● **Exercise materials**:
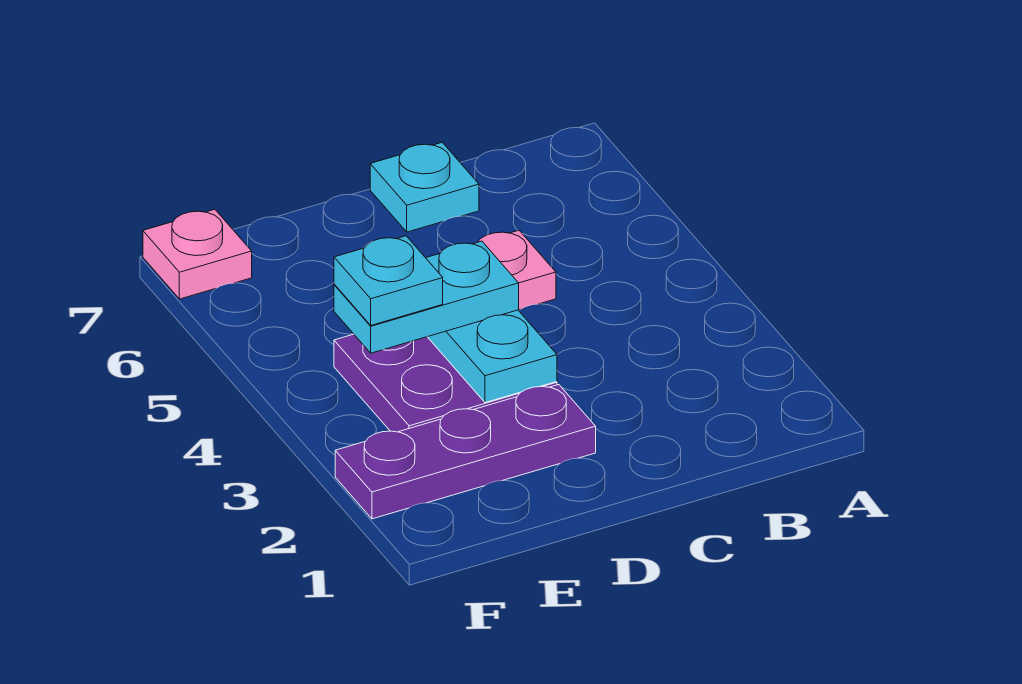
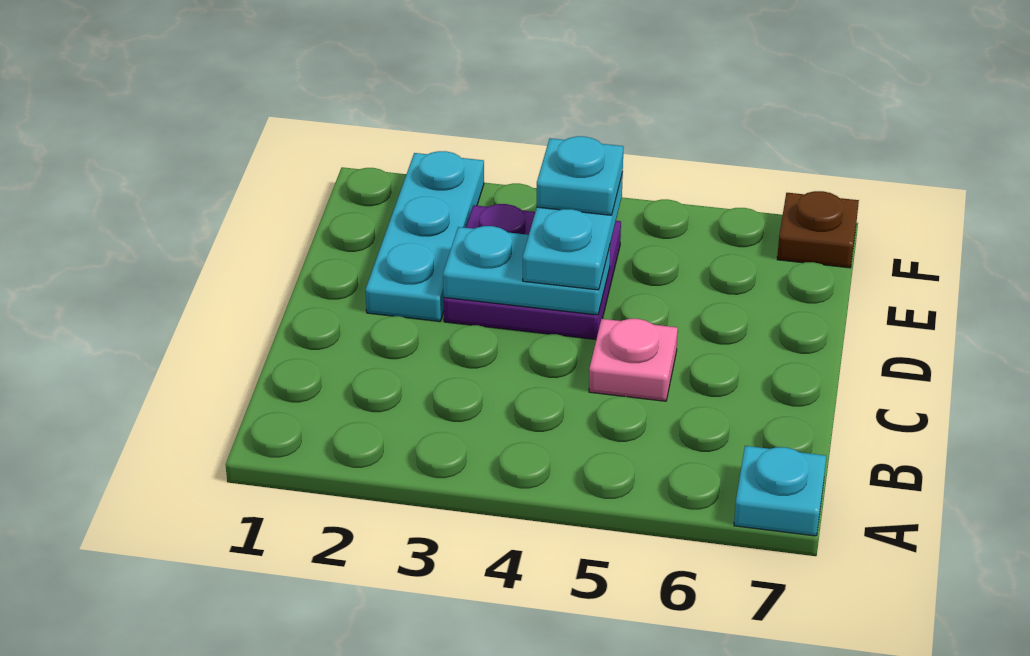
cyan plate C7 level 1 -> cyan plate A7 level 1
purple plate D2:F2 level 1 -> cyan plate D2:F2 level 1
pink plate F7 level 1 -> brown plate F7 level 1

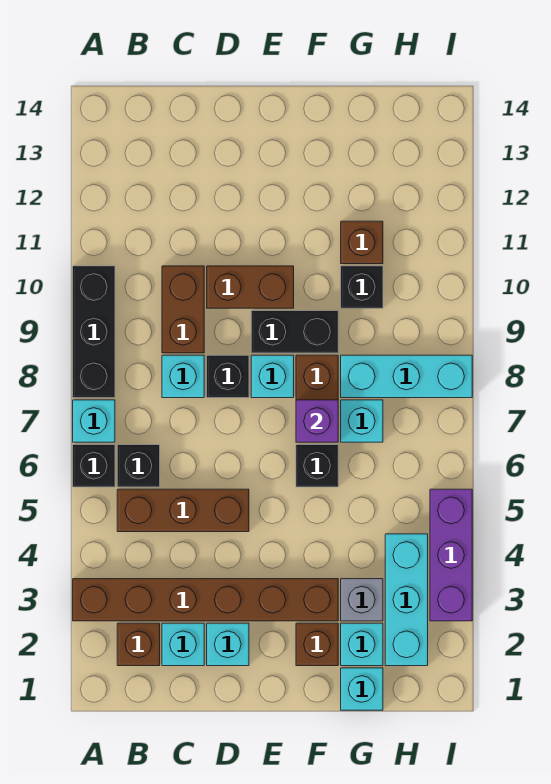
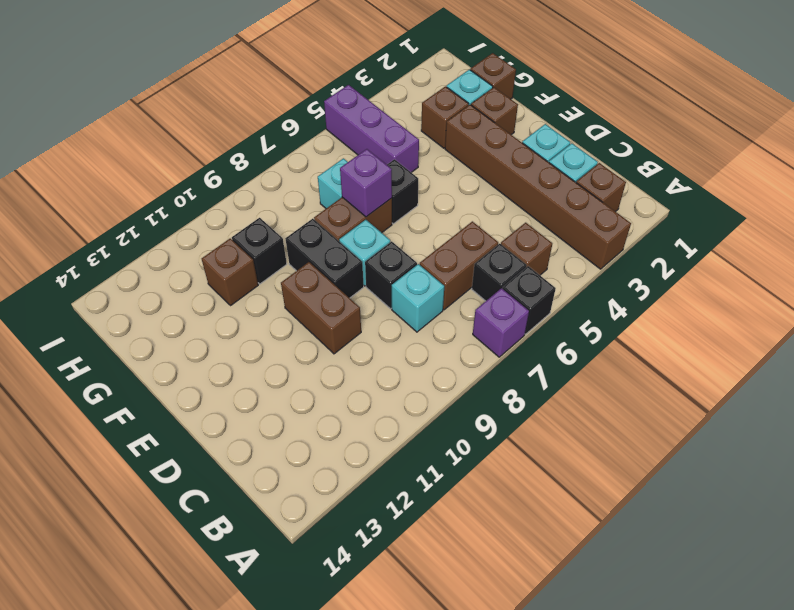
cyan brick A7 level 1 -> purple brick A7 level 1
black brick A8:A10 level 1 -> none
brown brick B5:D5 level 1 -> brown brick B5 level 1
brown brick C9:C10 level 1 -> brown brick C6:C7 level 1
cyan brick G1 level 1 -> brown brick G1 level 1
grey brick G3 level 1 -> brown brick G3 level 1
cyan brick G8:I8 level 1 -> none
cyan brick H2:H4 level 1 -> none
purple brick I3:I5 level 1 -> purple brick G5:I5 level 1

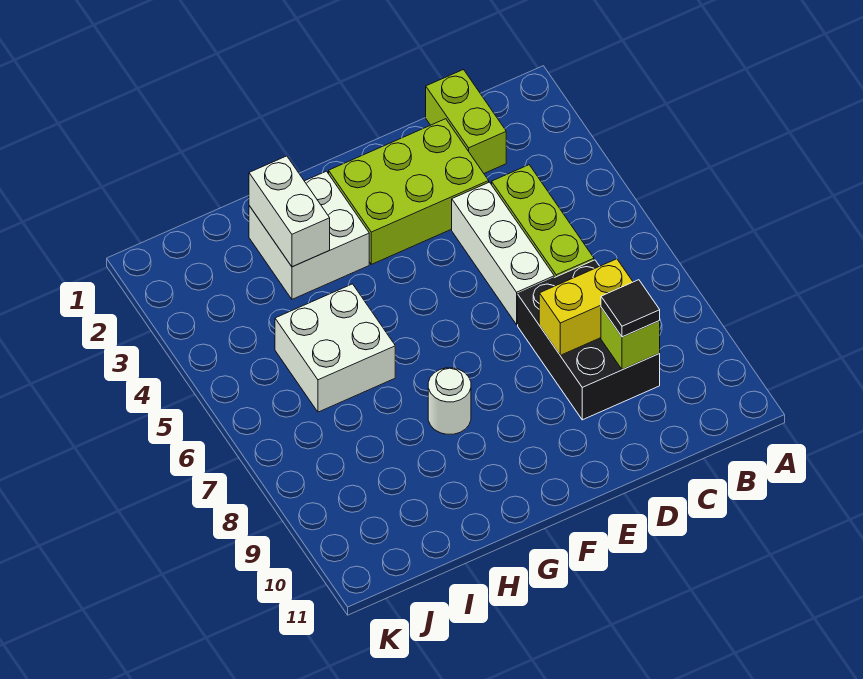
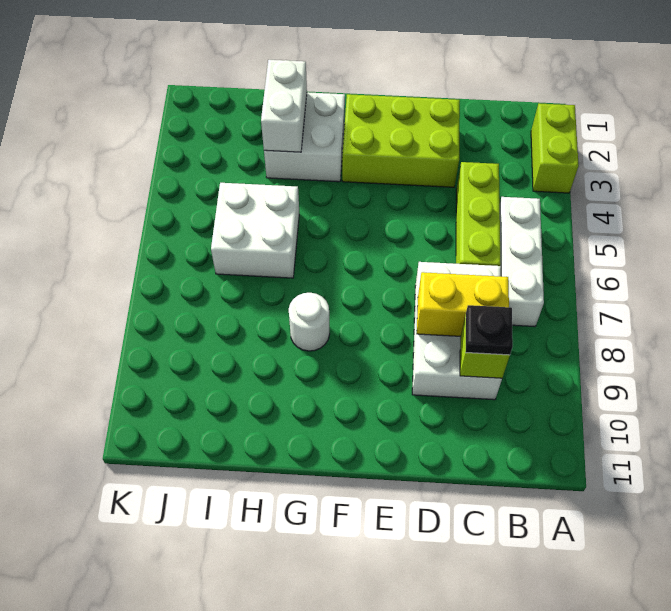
lime brick C1:C2 level 1 -> lime brick A2:A3 level 1
black brick C7:D9 level 1 -> white brick C7:D9 level 1
black tile C9 level 3 -> black plate C9 level 3
white brick D4:D6 level 1 -> white brick B5:B7 level 1

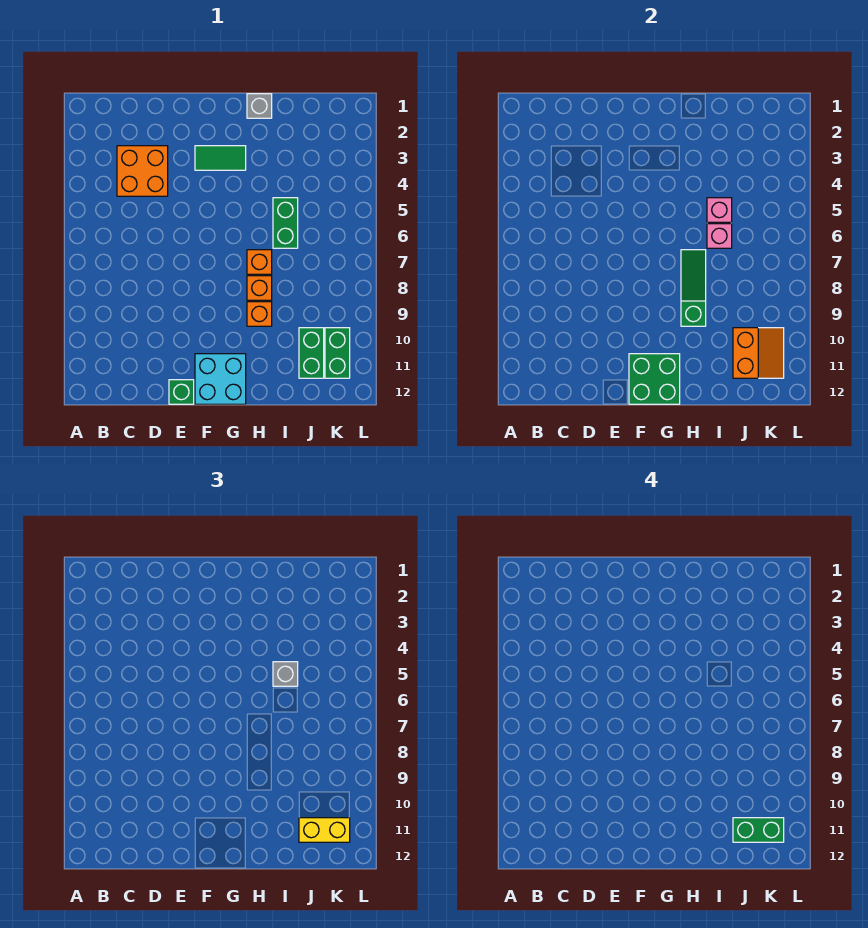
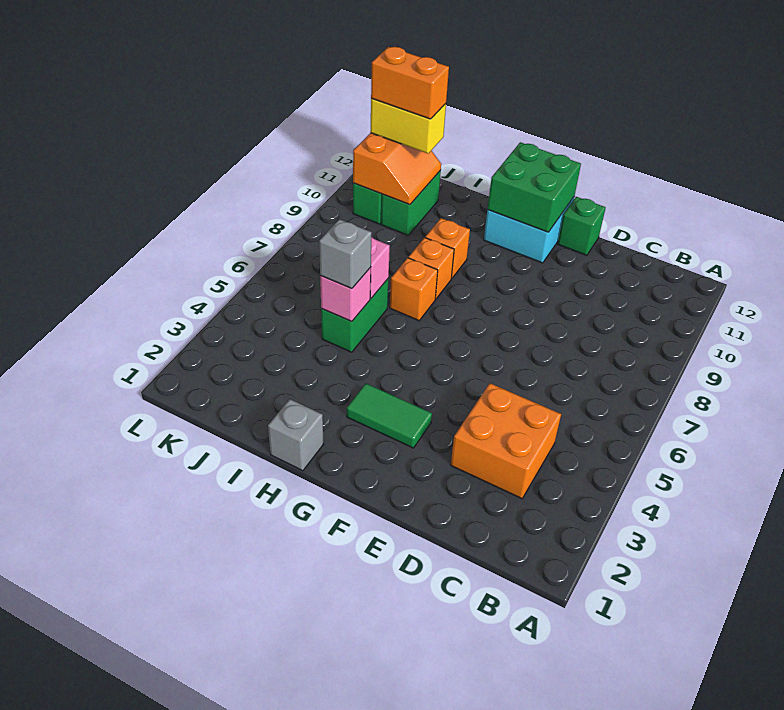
green slope H7:H9 level 2 top 9 -> none
orange slope J10:K11 level 2 top J -> orange slope J10:K11 level 2 top K
green brick J11:K11 level 4 -> orange brick J11:K11 level 4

● **Description of the task**: Output exactly the lines above that lie between the line with "brown brick C9:C10" and the line with "orange slope J10:K11 level 2 top J", those two lines included, and no pictures.

● **Finished task**:
brown brick C9:C10 level 1 -> brown brick C6:C7 level 1
cyan brick G1 level 1 -> brown brick G1 level 1
grey brick G3 level 1 -> brown brick G3 level 1
cyan brick G8:I8 level 1 -> none
cyan brick H2:H4 level 1 -> none
purple brick I3:I5 level 1 -> purple brick G5:I5 level 1

lime brick C1:C2 level 1 -> lime brick A2:A3 level 1
black brick C7:D9 level 1 -> white brick C7:D9 level 1
black tile C9 level 3 -> black plate C9 level 3
white brick D4:D6 level 1 -> white brick B5:B7 level 1

green slope H7:H9 level 2 top 9 -> none
orange slope J10:K11 level 2 top J -> orange slope J10:K11 level 2 top K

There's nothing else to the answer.